- **Action item**
Without the pictures, give every record again exactly.

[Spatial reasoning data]
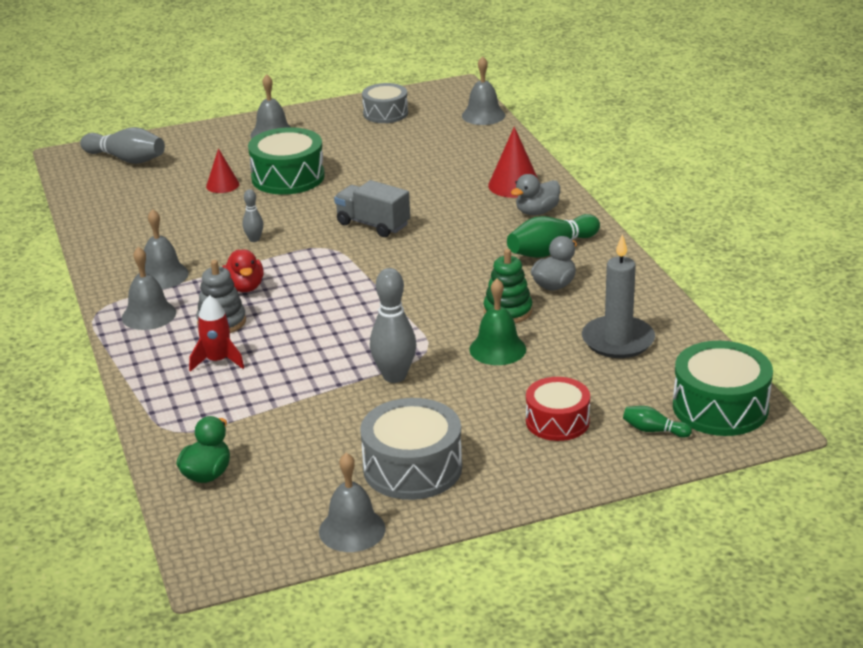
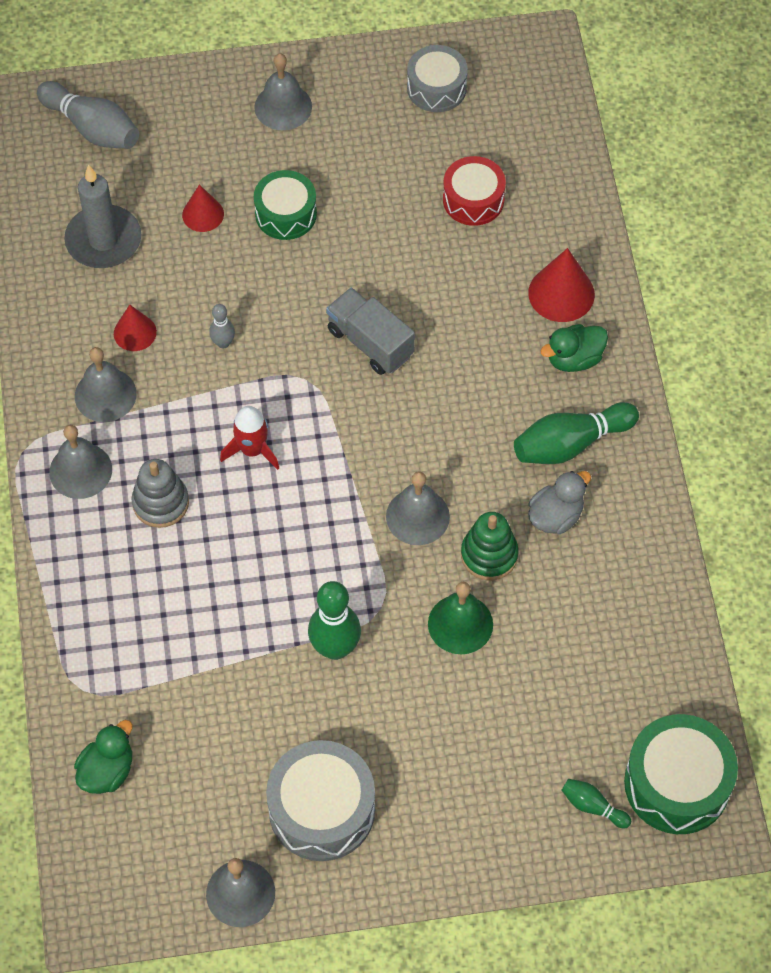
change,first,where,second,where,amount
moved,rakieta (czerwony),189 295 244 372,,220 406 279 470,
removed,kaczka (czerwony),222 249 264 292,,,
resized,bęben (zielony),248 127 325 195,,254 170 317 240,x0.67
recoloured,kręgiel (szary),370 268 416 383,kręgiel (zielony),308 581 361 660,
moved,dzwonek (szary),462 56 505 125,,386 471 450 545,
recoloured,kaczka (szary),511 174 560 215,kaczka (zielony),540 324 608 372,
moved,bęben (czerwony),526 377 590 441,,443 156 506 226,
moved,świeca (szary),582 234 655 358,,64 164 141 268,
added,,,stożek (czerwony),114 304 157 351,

- **Response to this exercise**
change,first,where,second,where,amount
moved,rakieta (czerwony),189 295 244 372,,220 406 279 470,
removed,kaczka (czerwony),222 249 264 292,,,
resized,bęben (zielony),248 127 325 195,,254 170 317 240,x0.67
recoloured,kręgiel (szary),370 268 416 383,kręgiel (zielony),308 581 361 660,
moved,dzwonek (szary),462 56 505 125,,386 471 450 545,
recoloured,kaczka (szary),511 174 560 215,kaczka (zielony),540 324 608 372,
moved,bęben (czerwony),526 377 590 441,,443 156 506 226,
moved,świeca (szary),582 234 655 358,,64 164 141 268,
added,,,stożek (czerwony),114 304 157 351,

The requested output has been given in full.